Work request
Give back the line where "C203: 680nF (DGND, VS) -> 680nF (DGND, N9)" appears and all the lines after it until the listing ends, unchanged and with nothing else.

Records provided
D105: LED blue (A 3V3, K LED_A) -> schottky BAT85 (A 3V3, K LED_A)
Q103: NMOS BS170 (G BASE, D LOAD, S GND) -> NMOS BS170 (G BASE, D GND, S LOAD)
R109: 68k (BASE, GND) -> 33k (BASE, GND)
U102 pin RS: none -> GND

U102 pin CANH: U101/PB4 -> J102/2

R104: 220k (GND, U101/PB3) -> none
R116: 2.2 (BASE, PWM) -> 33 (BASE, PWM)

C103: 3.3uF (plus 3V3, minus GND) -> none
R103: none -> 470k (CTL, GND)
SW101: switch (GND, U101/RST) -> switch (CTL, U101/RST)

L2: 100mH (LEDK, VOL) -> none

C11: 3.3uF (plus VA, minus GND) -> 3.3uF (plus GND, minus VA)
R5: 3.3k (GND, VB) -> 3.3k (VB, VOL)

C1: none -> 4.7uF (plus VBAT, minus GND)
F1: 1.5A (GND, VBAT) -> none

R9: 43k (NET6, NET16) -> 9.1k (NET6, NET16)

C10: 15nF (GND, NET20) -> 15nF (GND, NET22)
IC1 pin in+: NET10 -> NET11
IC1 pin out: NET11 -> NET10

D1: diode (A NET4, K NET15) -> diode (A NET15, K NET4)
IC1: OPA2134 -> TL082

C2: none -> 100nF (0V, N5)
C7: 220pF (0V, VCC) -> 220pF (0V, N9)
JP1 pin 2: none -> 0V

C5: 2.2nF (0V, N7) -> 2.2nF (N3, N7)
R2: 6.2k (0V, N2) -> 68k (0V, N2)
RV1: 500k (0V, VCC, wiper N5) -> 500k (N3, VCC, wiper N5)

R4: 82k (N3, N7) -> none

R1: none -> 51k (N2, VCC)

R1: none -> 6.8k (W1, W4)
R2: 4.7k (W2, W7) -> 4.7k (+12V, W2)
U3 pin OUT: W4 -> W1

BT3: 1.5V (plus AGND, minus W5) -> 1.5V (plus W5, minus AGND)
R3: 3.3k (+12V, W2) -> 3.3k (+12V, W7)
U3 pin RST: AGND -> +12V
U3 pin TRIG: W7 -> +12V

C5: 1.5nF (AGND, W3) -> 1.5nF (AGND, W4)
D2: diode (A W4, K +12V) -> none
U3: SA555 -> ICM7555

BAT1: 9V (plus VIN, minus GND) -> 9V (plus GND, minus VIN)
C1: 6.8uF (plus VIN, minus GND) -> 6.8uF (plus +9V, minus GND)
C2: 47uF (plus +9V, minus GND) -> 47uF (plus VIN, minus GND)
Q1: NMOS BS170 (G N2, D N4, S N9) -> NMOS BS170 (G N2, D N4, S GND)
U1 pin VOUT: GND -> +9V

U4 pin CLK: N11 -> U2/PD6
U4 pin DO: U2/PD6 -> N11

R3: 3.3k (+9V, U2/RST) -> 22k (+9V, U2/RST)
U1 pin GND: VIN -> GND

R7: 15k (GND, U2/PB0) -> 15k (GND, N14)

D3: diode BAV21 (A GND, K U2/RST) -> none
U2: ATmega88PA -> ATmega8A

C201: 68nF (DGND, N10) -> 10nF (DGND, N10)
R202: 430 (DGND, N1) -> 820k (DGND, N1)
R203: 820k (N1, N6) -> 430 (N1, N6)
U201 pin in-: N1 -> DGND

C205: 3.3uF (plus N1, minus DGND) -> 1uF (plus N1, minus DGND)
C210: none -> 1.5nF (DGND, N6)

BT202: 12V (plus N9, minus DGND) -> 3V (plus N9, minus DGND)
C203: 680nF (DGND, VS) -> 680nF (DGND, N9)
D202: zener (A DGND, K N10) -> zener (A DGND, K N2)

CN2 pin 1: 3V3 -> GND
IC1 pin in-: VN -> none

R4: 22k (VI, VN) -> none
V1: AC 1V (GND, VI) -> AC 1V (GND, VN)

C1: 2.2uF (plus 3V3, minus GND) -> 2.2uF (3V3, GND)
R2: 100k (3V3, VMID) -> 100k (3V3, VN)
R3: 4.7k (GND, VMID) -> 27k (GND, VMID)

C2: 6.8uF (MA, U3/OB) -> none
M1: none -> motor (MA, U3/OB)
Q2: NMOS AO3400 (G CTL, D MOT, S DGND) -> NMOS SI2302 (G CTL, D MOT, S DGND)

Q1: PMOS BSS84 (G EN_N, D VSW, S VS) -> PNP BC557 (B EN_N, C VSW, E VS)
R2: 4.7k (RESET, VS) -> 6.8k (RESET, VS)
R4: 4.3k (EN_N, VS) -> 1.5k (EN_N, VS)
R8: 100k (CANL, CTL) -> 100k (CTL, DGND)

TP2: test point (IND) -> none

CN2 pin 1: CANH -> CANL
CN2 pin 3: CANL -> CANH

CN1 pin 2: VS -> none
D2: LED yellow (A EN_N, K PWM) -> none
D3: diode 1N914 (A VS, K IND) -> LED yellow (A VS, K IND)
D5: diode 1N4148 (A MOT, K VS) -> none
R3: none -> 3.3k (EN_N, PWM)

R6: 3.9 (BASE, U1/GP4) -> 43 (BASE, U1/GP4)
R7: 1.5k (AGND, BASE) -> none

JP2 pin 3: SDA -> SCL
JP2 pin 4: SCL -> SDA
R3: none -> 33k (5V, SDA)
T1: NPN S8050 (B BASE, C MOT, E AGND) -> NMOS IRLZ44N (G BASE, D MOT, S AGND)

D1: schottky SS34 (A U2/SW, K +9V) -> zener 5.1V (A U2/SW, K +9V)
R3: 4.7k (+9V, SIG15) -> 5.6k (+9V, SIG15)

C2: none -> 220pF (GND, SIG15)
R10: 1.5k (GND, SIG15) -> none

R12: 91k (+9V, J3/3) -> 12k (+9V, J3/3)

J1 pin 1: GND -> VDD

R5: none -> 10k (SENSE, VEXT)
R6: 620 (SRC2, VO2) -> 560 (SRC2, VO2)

Answer below
C203: 680nF (DGND, VS) -> 680nF (DGND, N9)
D202: zener (A DGND, K N10) -> zener (A DGND, K N2)

CN2 pin 1: 3V3 -> GND
IC1 pin in-: VN -> none

R4: 22k (VI, VN) -> none
V1: AC 1V (GND, VI) -> AC 1V (GND, VN)

C1: 2.2uF (plus 3V3, minus GND) -> 2.2uF (3V3, GND)
R2: 100k (3V3, VMID) -> 100k (3V3, VN)
R3: 4.7k (GND, VMID) -> 27k (GND, VMID)

C2: 6.8uF (MA, U3/OB) -> none
M1: none -> motor (MA, U3/OB)
Q2: NMOS AO3400 (G CTL, D MOT, S DGND) -> NMOS SI2302 (G CTL, D MOT, S DGND)

Q1: PMOS BSS84 (G EN_N, D VSW, S VS) -> PNP BC557 (B EN_N, C VSW, E VS)
R2: 4.7k (RESET, VS) -> 6.8k (RESET, VS)
R4: 4.3k (EN_N, VS) -> 1.5k (EN_N, VS)
R8: 100k (CANL, CTL) -> 100k (CTL, DGND)

TP2: test point (IND) -> none

CN2 pin 1: CANH -> CANL
CN2 pin 3: CANL -> CANH

CN1 pin 2: VS -> none
D2: LED yellow (A EN_N, K PWM) -> none
D3: diode 1N914 (A VS, K IND) -> LED yellow (A VS, K IND)
D5: diode 1N4148 (A MOT, K VS) -> none
R3: none -> 3.3k (EN_N, PWM)

R6: 3.9 (BASE, U1/GP4) -> 43 (BASE, U1/GP4)
R7: 1.5k (AGND, BASE) -> none

JP2 pin 3: SDA -> SCL
JP2 pin 4: SCL -> SDA
R3: none -> 33k (5V, SDA)
T1: NPN S8050 (B BASE, C MOT, E AGND) -> NMOS IRLZ44N (G BASE, D MOT, S AGND)

D1: schottky SS34 (A U2/SW, K +9V) -> zener 5.1V (A U2/SW, K +9V)
R3: 4.7k (+9V, SIG15) -> 5.6k (+9V, SIG15)

C2: none -> 220pF (GND, SIG15)
R10: 1.5k (GND, SIG15) -> none

R12: 91k (+9V, J3/3) -> 12k (+9V, J3/3)

J1 pin 1: GND -> VDD

R5: none -> 10k (SENSE, VEXT)
R6: 620 (SRC2, VO2) -> 560 (SRC2, VO2)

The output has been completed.